§ Exercise objective
A verbatim repeat of the records beneath this line is needed.

§ Entries supplied
[Start of Attachment]

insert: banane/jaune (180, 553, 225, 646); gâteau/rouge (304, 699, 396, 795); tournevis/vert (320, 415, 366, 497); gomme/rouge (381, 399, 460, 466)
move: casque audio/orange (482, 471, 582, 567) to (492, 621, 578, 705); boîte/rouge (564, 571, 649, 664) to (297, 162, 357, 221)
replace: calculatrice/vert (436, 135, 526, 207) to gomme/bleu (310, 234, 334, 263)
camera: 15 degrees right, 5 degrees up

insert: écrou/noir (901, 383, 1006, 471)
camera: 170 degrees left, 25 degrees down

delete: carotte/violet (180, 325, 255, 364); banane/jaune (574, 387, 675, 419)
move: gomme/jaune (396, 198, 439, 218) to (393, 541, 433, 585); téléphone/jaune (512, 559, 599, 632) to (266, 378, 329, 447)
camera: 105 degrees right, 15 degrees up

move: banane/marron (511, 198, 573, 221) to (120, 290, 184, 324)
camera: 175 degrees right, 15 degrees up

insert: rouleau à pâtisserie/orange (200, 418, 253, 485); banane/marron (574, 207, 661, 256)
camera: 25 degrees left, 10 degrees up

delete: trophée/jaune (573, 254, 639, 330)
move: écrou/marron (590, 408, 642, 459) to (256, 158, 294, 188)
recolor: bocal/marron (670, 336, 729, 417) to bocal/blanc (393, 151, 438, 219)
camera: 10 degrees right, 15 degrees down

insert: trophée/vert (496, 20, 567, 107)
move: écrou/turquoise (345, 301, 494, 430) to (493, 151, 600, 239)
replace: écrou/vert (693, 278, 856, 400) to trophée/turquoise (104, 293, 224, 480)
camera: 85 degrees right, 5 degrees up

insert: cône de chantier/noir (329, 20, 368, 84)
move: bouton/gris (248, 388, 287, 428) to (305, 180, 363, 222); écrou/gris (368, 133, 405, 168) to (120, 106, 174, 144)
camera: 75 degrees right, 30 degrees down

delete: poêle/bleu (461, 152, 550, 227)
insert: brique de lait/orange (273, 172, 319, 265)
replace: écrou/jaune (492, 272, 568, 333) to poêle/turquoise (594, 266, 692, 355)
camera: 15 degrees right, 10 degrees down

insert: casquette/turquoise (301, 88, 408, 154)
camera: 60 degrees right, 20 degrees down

[End of Attachment]

§ Response for this exercise
insert: banane/jaune (180, 553, 225, 646); gâteau/rouge (304, 699, 396, 795); tournevis/vert (320, 415, 366, 497); gomme/rouge (381, 399, 460, 466)
move: casque audio/orange (482, 471, 582, 567) to (492, 621, 578, 705); boîte/rouge (564, 571, 649, 664) to (297, 162, 357, 221)
replace: calculatrice/vert (436, 135, 526, 207) to gomme/bleu (310, 234, 334, 263)
camera: 15 degrees right, 5 degrees up

insert: écrou/noir (901, 383, 1006, 471)
camera: 170 degrees left, 25 degrees down

delete: carotte/violet (180, 325, 255, 364); banane/jaune (574, 387, 675, 419)
move: gomme/jaune (396, 198, 439, 218) to (393, 541, 433, 585); téléphone/jaune (512, 559, 599, 632) to (266, 378, 329, 447)
camera: 105 degrees right, 15 degrees up

move: banane/marron (511, 198, 573, 221) to (120, 290, 184, 324)
camera: 175 degrees right, 15 degrees up

insert: rouleau à pâtisserie/orange (200, 418, 253, 485); banane/marron (574, 207, 661, 256)
camera: 25 degrees left, 10 degrees up

delete: trophée/jaune (573, 254, 639, 330)
move: écrou/marron (590, 408, 642, 459) to (256, 158, 294, 188)
recolor: bocal/marron (670, 336, 729, 417) to bocal/blanc (393, 151, 438, 219)
camera: 10 degrees right, 15 degrees down

insert: trophée/vert (496, 20, 567, 107)
move: écrou/turquoise (345, 301, 494, 430) to (493, 151, 600, 239)
replace: écrou/vert (693, 278, 856, 400) to trophée/turquoise (104, 293, 224, 480)
camera: 85 degrees right, 5 degrees up

insert: cône de chantier/noir (329, 20, 368, 84)
move: bouton/gris (248, 388, 287, 428) to (305, 180, 363, 222); écrou/gris (368, 133, 405, 168) to (120, 106, 174, 144)
camera: 75 degrees right, 30 degrees down

delete: poêle/bleu (461, 152, 550, 227)
insert: brique de lait/orange (273, 172, 319, 265)
replace: écrou/jaune (492, 272, 568, 333) to poêle/turquoise (594, 266, 692, 355)
camera: 15 degrees right, 10 degrees down

insert: casquette/turquoise (301, 88, 408, 154)
camera: 60 degrees right, 20 degrees down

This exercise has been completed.